▸ **Stated exercise**
In the entries below, pick out each line that contains the string "tuplet" and copy those lines.

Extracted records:

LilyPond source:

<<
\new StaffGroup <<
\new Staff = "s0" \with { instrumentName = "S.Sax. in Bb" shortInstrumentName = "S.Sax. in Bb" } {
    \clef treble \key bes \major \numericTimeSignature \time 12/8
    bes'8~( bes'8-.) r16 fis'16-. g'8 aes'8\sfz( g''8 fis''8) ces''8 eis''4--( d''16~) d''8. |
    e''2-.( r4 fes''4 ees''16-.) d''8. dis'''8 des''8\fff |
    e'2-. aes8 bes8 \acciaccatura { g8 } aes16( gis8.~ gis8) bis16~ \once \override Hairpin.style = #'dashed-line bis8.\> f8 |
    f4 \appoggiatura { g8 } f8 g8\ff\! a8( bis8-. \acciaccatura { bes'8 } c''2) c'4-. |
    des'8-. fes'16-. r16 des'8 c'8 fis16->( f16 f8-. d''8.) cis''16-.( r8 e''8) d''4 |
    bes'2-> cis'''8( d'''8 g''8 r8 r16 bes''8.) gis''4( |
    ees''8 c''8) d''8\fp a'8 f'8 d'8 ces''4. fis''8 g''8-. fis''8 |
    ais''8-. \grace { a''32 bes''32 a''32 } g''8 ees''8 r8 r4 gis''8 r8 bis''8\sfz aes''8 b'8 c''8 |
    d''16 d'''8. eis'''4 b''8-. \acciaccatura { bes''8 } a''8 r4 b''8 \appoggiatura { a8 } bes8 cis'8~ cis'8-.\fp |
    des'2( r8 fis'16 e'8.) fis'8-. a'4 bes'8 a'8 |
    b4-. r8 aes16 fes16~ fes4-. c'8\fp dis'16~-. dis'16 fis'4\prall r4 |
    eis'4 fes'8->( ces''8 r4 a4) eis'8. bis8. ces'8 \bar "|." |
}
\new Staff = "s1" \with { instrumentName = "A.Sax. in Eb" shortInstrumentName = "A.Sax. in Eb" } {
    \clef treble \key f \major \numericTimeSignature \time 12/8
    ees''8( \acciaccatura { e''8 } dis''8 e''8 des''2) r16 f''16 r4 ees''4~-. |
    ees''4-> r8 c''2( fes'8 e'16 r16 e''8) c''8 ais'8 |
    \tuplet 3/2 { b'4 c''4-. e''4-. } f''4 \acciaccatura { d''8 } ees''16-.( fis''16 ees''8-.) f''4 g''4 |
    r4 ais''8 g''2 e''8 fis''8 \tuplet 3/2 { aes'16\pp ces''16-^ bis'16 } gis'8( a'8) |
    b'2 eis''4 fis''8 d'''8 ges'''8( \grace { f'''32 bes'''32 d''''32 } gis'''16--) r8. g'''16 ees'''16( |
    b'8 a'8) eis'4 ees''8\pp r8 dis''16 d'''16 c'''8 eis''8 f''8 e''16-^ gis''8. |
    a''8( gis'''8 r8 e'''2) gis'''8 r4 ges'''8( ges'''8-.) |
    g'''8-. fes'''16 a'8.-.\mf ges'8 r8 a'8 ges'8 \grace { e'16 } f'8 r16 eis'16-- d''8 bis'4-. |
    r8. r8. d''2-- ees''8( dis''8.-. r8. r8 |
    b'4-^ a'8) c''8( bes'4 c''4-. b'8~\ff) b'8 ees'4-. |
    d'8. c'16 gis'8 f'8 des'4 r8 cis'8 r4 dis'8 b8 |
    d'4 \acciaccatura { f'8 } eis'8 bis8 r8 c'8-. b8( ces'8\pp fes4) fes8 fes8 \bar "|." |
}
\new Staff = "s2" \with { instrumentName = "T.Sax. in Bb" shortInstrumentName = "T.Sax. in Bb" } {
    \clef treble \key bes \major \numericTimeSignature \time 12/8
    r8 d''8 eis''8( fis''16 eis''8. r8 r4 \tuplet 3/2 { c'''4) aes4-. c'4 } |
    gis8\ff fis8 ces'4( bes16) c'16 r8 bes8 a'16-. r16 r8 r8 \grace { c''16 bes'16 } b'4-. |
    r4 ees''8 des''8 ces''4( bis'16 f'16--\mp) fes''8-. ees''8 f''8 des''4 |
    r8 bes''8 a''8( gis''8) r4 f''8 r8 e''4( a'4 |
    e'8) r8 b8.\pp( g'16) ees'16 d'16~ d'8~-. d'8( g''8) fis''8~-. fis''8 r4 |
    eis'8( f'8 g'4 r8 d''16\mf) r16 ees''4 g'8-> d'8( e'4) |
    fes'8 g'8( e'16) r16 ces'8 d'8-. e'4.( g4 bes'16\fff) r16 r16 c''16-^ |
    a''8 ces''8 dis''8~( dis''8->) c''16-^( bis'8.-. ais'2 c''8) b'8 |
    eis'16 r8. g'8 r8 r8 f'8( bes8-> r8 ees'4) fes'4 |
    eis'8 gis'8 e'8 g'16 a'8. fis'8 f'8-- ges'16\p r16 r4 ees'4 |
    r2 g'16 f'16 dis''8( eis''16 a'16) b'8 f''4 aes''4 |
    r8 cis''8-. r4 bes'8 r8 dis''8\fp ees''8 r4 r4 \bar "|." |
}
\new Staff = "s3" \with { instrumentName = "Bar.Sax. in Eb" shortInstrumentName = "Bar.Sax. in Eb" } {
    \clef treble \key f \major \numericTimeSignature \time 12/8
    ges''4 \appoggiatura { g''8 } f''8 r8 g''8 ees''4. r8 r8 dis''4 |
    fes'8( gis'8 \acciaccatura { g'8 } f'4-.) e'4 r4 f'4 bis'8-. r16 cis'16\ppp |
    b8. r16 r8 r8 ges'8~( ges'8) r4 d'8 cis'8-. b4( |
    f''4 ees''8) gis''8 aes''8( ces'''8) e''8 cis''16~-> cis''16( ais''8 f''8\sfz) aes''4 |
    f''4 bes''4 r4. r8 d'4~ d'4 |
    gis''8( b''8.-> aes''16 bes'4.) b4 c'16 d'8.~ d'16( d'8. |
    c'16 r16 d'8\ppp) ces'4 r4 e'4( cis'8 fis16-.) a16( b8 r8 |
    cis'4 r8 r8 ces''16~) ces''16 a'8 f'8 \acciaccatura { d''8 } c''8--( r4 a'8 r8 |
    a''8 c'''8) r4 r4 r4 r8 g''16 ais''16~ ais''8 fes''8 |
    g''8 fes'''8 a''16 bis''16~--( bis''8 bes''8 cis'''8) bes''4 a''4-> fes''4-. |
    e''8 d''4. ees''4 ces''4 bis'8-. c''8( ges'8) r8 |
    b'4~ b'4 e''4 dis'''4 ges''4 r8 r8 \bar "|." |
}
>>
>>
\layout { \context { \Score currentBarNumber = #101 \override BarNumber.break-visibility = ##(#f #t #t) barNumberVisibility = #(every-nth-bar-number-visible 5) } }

▸ **Solution**
    \tuplet 3/2 { b'4 c''4-. e''4-. } f''4 \acciaccatura { d''8 } ees''16-.( fis''16 ees''8-.) f''4 g''4 |
    r4 ais''8 g''2 e''8 fis''8 \tuplet 3/2 { aes'16\pp ces''16-^ bis'16 } gis'8( a'8) |
    r8 d''8 eis''8( fis''16 eis''8. r8 r4 \tuplet 3/2 { c'''4) aes4-. c'4 } |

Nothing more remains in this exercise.